## [TASK DIRECTIONS]
Scan the entries below and extract each line with the word "blue" in it.

## [DATA EXTRACT]

»»

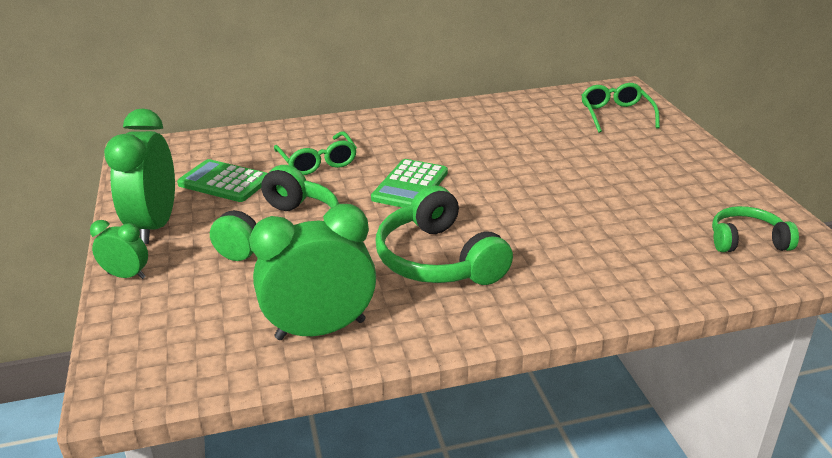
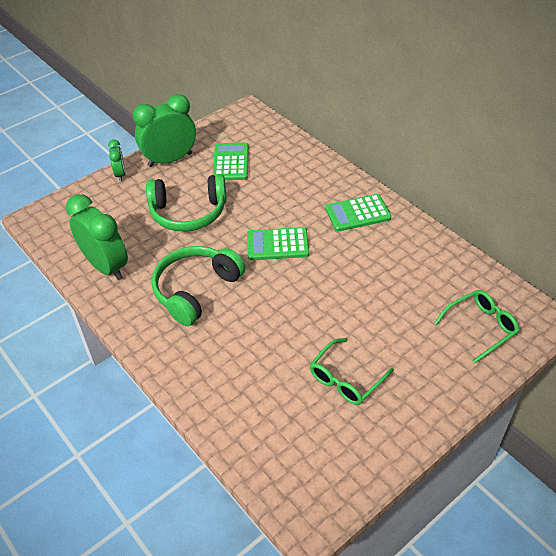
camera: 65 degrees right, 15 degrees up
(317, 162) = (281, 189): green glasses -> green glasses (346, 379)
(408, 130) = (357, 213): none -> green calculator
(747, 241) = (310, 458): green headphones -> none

««
»»

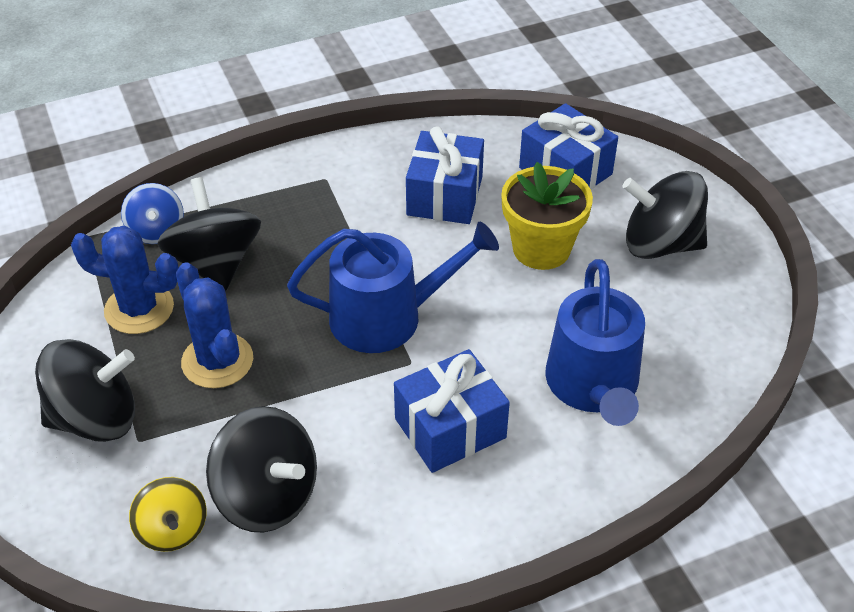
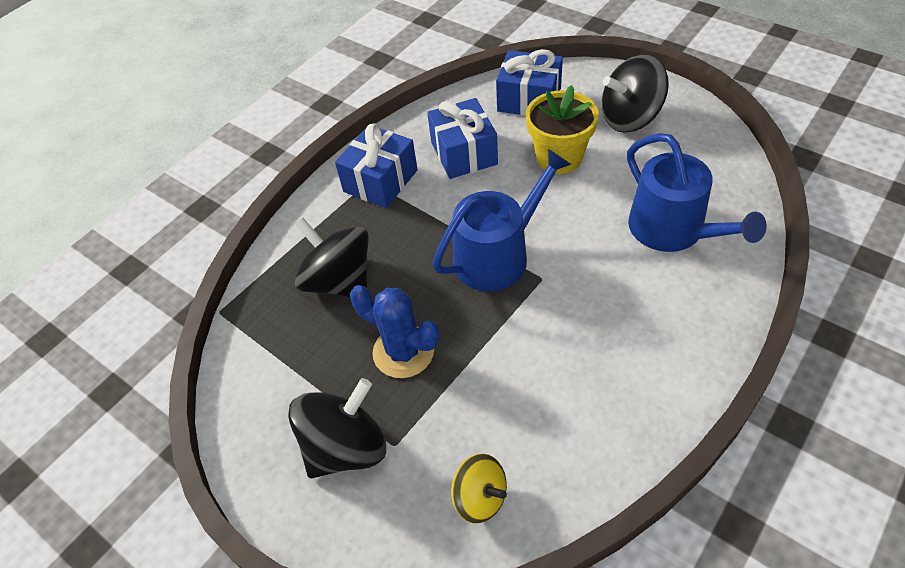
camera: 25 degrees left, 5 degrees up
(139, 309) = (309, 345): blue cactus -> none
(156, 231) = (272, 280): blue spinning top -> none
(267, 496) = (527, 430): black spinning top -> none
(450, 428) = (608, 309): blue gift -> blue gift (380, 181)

««

## [RESULT FOR THIS EXERCISE]
(139, 309) = (309, 345): blue cactus -> none
(156, 231) = (272, 280): blue spinning top -> none
(450, 428) = (608, 309): blue gift -> blue gift (380, 181)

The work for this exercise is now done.